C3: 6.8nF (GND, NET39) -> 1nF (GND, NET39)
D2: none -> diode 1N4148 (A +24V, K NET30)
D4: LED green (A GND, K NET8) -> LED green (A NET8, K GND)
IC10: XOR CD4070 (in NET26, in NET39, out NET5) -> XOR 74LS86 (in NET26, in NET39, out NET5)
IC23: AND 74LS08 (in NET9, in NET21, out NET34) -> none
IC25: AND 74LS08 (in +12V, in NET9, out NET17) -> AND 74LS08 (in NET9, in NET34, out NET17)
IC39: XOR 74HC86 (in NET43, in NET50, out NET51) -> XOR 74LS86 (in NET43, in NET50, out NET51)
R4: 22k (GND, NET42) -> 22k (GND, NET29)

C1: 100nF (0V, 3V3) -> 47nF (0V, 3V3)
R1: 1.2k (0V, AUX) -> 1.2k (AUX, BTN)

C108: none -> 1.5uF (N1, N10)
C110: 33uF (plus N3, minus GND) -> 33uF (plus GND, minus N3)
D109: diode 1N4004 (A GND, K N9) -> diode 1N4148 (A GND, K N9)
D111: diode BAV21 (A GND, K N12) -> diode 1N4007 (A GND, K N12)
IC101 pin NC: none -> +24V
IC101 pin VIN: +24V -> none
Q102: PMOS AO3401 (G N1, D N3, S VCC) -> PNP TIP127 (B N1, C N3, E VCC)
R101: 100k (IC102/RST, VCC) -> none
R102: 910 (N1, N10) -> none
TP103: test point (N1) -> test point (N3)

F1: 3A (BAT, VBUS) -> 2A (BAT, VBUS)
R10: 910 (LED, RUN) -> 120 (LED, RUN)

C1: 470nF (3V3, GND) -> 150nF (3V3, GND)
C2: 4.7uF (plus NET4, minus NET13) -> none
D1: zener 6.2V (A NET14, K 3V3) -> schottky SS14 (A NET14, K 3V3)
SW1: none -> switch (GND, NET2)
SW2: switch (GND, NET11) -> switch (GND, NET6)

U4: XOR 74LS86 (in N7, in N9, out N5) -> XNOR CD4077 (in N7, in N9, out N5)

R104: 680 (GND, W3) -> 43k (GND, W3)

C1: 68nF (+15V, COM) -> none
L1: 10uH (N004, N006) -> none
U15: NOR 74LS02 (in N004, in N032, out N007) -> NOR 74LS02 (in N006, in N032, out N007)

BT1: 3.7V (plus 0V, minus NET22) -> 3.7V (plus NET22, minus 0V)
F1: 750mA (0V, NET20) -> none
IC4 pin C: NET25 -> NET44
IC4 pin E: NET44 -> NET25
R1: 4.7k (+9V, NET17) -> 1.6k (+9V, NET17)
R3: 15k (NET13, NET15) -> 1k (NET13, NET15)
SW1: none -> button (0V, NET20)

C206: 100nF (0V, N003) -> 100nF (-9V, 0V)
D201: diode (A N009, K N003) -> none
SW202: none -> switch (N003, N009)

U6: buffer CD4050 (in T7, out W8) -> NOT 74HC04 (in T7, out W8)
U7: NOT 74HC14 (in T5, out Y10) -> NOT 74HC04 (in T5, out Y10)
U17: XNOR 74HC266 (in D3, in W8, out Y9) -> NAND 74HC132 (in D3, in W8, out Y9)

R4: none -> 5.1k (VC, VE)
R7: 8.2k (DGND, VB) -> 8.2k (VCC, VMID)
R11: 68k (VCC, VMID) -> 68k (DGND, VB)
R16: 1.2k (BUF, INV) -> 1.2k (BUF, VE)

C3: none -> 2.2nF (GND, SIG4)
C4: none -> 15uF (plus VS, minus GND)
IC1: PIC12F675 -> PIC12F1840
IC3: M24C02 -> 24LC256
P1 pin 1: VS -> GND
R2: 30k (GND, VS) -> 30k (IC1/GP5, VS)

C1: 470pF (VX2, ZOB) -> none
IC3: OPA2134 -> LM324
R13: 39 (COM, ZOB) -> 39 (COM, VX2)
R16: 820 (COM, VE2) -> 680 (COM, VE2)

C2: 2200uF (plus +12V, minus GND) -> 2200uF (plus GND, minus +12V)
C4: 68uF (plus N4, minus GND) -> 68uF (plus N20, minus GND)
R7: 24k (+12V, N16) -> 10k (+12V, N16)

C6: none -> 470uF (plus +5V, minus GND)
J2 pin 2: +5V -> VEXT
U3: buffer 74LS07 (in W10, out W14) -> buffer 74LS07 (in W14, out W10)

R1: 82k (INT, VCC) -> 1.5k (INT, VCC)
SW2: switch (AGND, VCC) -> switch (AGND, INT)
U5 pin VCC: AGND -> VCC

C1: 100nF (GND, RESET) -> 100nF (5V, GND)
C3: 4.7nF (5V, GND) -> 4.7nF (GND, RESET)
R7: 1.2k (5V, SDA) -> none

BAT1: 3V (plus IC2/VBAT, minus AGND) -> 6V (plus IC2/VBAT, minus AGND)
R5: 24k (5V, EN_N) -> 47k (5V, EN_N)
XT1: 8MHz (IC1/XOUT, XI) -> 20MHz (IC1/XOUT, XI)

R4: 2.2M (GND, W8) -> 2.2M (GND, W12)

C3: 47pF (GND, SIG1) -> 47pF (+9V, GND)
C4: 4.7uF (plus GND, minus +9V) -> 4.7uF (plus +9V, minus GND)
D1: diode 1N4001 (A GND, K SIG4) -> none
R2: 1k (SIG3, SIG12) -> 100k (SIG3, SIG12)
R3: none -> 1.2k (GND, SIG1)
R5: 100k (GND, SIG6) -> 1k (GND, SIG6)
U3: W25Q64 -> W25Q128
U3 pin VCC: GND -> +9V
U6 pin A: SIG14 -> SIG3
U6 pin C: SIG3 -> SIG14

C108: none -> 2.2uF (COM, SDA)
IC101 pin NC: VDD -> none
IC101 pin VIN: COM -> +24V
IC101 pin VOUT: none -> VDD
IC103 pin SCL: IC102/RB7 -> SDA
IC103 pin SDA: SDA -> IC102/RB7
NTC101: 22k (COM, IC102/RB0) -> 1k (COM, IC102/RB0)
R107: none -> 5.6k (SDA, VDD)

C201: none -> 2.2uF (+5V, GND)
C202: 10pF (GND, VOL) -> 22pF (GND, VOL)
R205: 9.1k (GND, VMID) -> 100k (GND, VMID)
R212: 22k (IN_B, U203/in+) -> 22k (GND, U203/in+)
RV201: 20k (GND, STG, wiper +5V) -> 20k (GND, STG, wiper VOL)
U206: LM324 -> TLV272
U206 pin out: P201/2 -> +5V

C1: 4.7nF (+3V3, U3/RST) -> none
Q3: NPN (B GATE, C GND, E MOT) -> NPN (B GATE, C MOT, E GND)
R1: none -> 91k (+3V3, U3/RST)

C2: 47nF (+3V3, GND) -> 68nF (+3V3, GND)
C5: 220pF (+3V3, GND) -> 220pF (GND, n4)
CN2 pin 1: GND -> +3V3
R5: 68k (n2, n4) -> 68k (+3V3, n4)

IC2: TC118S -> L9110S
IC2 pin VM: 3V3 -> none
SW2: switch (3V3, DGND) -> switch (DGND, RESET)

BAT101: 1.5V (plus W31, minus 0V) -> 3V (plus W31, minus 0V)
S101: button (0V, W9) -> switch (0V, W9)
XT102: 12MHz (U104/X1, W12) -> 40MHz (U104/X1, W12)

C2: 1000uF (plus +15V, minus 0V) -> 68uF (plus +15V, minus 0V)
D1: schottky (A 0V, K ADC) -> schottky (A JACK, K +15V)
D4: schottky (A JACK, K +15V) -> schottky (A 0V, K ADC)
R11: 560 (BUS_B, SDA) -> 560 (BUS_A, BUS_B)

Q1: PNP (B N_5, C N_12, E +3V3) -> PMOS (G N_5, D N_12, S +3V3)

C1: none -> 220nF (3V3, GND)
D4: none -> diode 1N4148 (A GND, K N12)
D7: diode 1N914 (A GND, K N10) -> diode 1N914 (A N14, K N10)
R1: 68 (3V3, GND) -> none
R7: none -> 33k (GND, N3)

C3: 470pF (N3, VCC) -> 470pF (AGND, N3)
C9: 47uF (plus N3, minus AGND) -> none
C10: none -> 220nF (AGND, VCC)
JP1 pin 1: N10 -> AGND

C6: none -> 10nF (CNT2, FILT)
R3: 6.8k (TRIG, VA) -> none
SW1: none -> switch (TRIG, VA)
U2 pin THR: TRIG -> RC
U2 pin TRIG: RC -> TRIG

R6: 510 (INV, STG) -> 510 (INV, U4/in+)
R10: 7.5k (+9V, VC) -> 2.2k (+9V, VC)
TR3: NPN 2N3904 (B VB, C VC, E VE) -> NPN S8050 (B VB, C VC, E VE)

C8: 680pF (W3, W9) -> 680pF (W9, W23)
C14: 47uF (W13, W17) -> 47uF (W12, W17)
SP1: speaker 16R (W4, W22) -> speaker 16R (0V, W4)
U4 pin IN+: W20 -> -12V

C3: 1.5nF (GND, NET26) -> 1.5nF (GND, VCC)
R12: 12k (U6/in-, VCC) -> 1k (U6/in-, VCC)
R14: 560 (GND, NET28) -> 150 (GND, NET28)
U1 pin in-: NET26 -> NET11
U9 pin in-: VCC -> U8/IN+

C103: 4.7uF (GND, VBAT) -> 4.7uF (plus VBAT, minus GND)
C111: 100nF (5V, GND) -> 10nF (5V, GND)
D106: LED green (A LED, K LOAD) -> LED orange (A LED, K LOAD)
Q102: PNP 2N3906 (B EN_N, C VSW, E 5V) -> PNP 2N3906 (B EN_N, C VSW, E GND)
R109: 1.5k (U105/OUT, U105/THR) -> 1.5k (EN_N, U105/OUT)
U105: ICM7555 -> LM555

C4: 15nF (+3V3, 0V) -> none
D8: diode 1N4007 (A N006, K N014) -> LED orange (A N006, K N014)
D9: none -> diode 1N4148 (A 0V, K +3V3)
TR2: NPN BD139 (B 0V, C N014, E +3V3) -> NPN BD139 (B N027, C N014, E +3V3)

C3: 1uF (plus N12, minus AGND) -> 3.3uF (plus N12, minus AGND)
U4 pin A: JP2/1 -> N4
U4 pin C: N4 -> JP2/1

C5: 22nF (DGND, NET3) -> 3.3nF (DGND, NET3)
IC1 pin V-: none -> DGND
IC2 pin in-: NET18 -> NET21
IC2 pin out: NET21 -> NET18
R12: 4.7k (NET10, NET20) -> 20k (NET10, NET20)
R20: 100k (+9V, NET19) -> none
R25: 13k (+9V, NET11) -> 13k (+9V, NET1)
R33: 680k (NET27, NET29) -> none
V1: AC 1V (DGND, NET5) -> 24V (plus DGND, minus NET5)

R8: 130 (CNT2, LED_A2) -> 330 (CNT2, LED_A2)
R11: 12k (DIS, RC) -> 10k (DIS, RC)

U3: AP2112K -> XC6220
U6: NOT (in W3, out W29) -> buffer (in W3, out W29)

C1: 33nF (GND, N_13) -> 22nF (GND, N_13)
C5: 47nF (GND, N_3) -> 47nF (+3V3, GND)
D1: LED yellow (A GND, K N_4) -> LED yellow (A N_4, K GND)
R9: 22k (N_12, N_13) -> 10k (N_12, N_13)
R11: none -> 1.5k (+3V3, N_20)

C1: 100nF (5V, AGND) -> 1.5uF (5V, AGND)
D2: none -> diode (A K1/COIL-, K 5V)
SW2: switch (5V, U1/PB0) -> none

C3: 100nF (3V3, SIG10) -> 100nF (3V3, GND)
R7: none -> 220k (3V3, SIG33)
-*-
Find the line with "C4: none -> 15uF (plus VS, minus GND)" in the material above. Reproduce it and each line after it up to and including the line with "C4: 68uF (plus".

C4: none -> 15uF (plus VS, minus GND)
IC1: PIC12F675 -> PIC12F1840
IC3: M24C02 -> 24LC256
P1 pin 1: VS -> GND
R2: 30k (GND, VS) -> 30k (IC1/GP5, VS)

C1: 470pF (VX2, ZOB) -> none
IC3: OPA2134 -> LM324
R13: 39 (COM, ZOB) -> 39 (COM, VX2)
R16: 820 (COM, VE2) -> 680 (COM, VE2)

C2: 2200uF (plus +12V, minus GND) -> 2200uF (plus GND, minus +12V)
C4: 68uF (plus N4, minus GND) -> 68uF (plus N20, minus GND)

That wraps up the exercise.